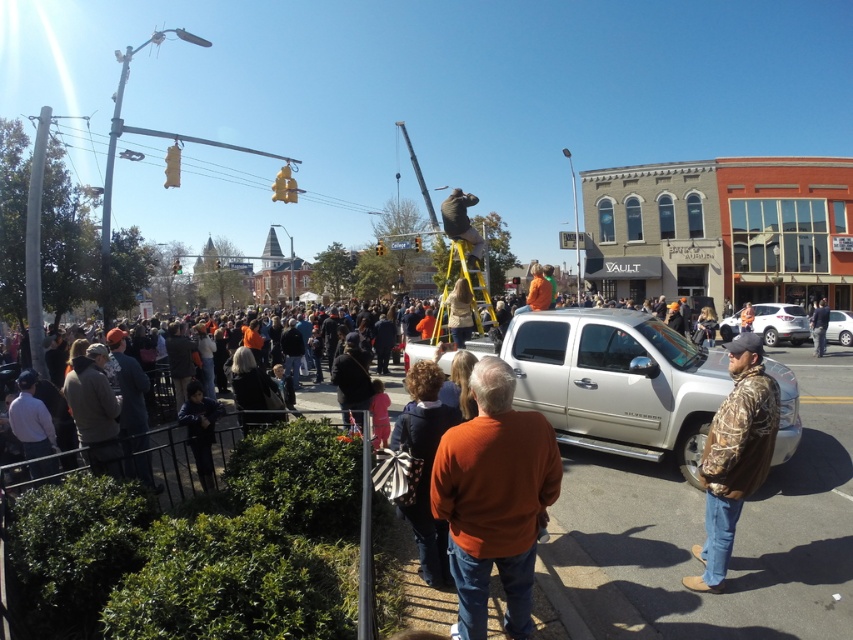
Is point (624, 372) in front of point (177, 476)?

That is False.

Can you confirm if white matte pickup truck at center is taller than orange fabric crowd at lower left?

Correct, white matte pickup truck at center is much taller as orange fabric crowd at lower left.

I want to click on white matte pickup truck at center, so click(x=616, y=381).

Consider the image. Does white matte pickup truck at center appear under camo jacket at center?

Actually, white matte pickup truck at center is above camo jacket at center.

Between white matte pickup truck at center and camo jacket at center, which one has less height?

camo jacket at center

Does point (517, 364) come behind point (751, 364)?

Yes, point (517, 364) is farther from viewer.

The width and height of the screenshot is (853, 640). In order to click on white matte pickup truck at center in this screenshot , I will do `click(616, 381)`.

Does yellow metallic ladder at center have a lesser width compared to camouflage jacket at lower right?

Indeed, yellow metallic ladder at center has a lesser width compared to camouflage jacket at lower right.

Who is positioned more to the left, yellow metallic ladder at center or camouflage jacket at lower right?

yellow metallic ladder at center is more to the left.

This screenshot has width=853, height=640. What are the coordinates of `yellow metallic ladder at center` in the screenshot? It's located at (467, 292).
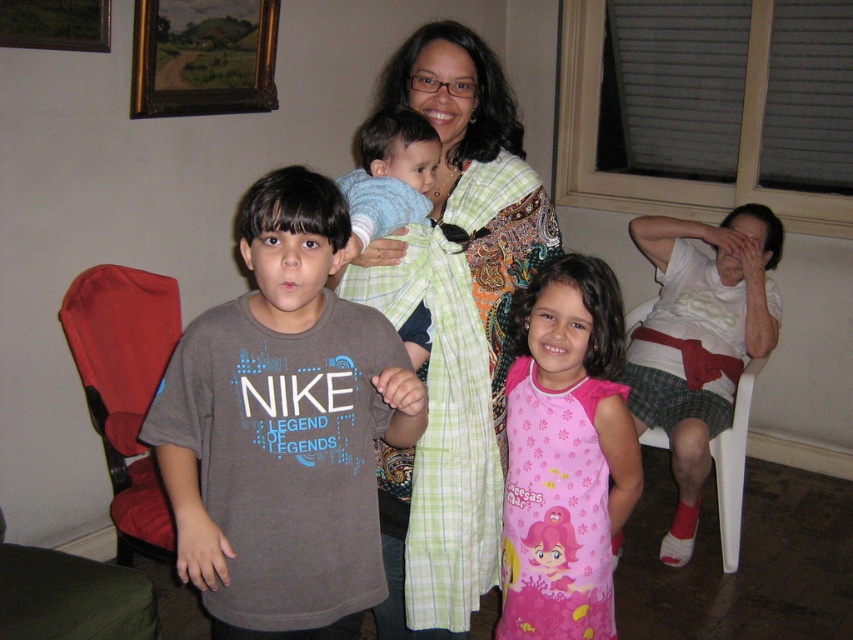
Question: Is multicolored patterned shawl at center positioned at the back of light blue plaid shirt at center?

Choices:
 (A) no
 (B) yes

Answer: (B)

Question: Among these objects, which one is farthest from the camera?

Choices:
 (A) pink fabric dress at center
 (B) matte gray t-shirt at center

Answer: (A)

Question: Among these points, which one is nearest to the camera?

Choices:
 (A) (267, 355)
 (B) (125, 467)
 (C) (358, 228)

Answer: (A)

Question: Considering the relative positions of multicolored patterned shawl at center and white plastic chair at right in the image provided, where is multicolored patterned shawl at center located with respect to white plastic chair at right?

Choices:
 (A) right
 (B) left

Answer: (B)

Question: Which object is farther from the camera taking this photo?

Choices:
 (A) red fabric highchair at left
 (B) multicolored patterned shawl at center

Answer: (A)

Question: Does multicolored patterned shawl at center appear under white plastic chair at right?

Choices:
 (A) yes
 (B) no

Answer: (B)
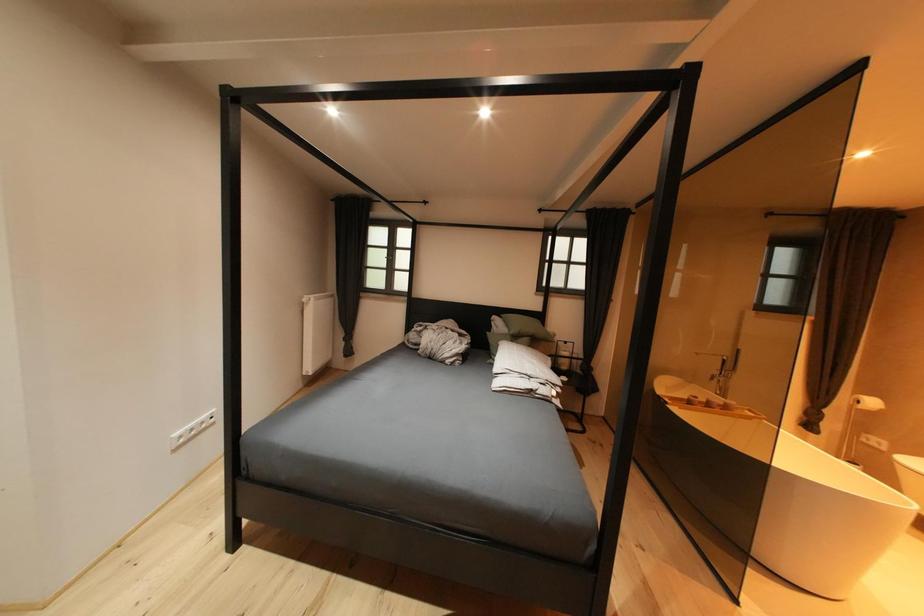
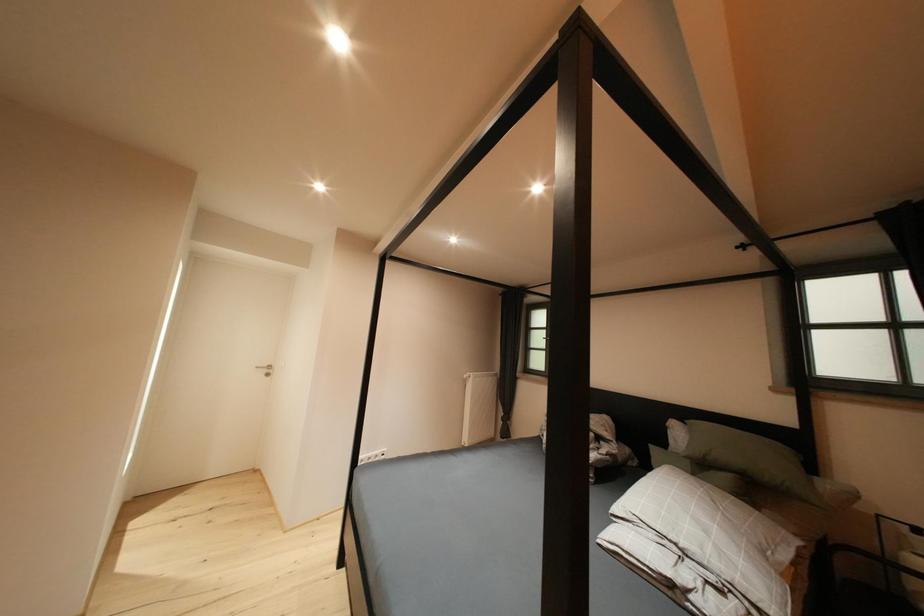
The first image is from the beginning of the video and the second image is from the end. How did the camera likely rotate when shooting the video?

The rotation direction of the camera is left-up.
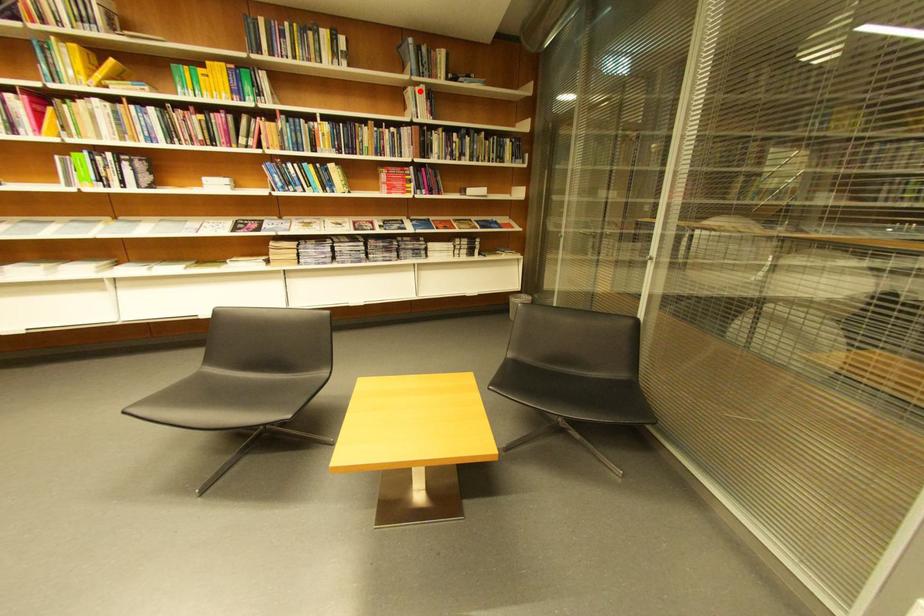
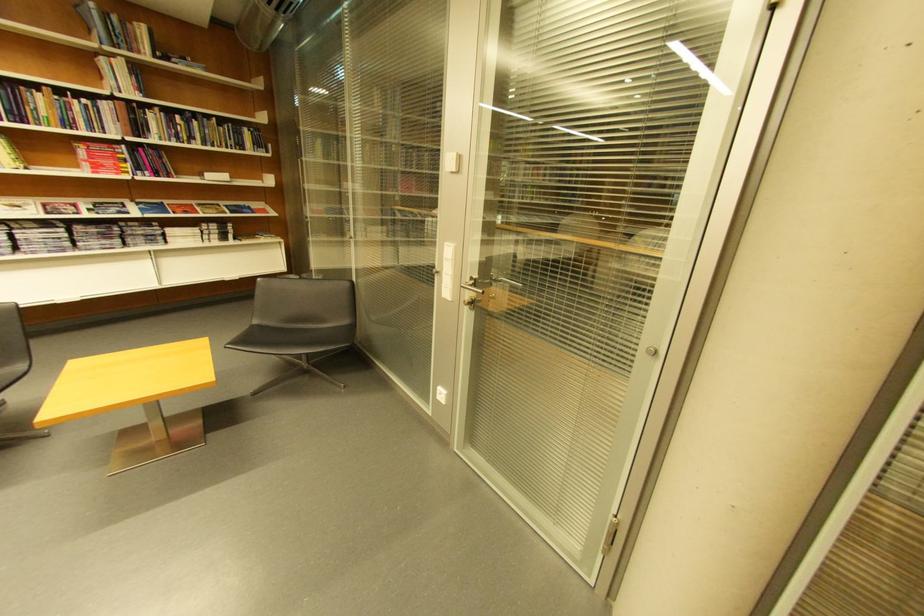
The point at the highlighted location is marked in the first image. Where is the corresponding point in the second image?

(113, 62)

> Instructions for the task
Copy all of the lines above word for word, leaving out the pictures.

> Answer to this problem
Is point (624, 372) in front of point (177, 476)?

That is False.

Can you confirm if white matte pickup truck at center is taller than orange fabric crowd at lower left?

Correct, white matte pickup truck at center is much taller as orange fabric crowd at lower left.

I want to click on white matte pickup truck at center, so click(x=616, y=381).

Consider the image. Does white matte pickup truck at center appear under camo jacket at center?

Actually, white matte pickup truck at center is above camo jacket at center.

Between white matte pickup truck at center and camo jacket at center, which one has less height?

camo jacket at center

Does point (517, 364) come behind point (751, 364)?

Yes, point (517, 364) is farther from viewer.

The width and height of the screenshot is (853, 640). In order to click on white matte pickup truck at center in this screenshot , I will do `click(616, 381)`.

Does yellow metallic ladder at center have a lesser width compared to camouflage jacket at lower right?

Indeed, yellow metallic ladder at center has a lesser width compared to camouflage jacket at lower right.

Who is positioned more to the left, yellow metallic ladder at center or camouflage jacket at lower right?

yellow metallic ladder at center is more to the left.

This screenshot has width=853, height=640. What are the coordinates of `yellow metallic ladder at center` in the screenshot? It's located at (467, 292).
Question: Is multicolored patterned shawl at center positioned at the back of light blue plaid shirt at center?

Choices:
 (A) no
 (B) yes

Answer: (B)

Question: Among these objects, which one is farthest from the camera?

Choices:
 (A) pink fabric dress at center
 (B) matte gray t-shirt at center

Answer: (A)

Question: Among these points, which one is nearest to the camera?

Choices:
 (A) (267, 355)
 (B) (125, 467)
 (C) (358, 228)

Answer: (A)

Question: Considering the relative positions of multicolored patterned shawl at center and white plastic chair at right in the image provided, where is multicolored patterned shawl at center located with respect to white plastic chair at right?

Choices:
 (A) right
 (B) left

Answer: (B)

Question: Which object is farther from the camera taking this photo?

Choices:
 (A) red fabric highchair at left
 (B) multicolored patterned shawl at center

Answer: (A)

Question: Does multicolored patterned shawl at center appear under white plastic chair at right?

Choices:
 (A) yes
 (B) no

Answer: (B)
The first image is from the beginning of the video and the second image is from the end. How did the camera likely rotate when shooting the video?

The rotation direction of the camera is left-up.
The point at the highlighted location is marked in the first image. Where is the corresponding point in the second image?

(113, 62)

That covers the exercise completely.